── SUPPLIED DATA

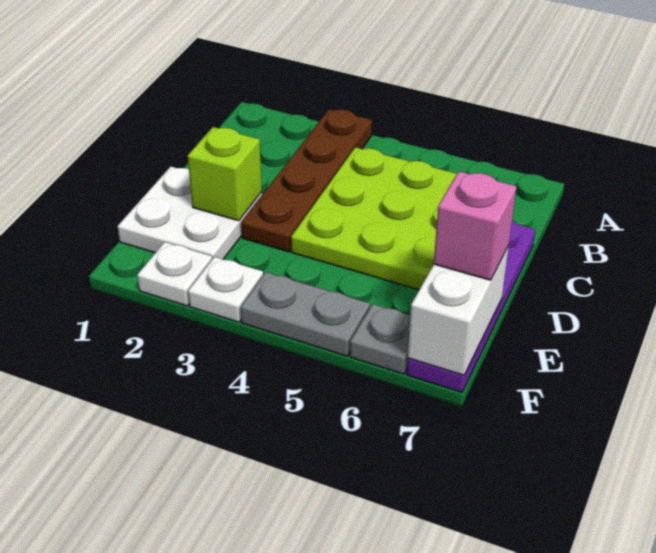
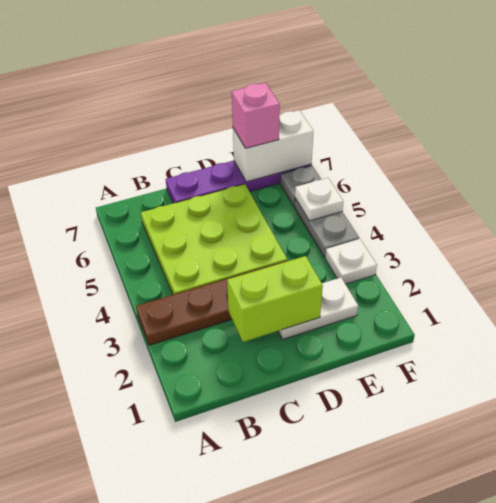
white plate D1:E2 level 1 -> white plate D2:E2 level 1
lime brick D2 level 2 -> lime brick C2:D2 level 2
white plate F2 level 1 -> white plate F5 level 2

────

In copying the material, drop all pictures and keep everything else identical.

white plate D1:E2 level 1 -> white plate D2:E2 level 1
lime brick D2 level 2 -> lime brick C2:D2 level 2
white plate F2 level 1 -> white plate F5 level 2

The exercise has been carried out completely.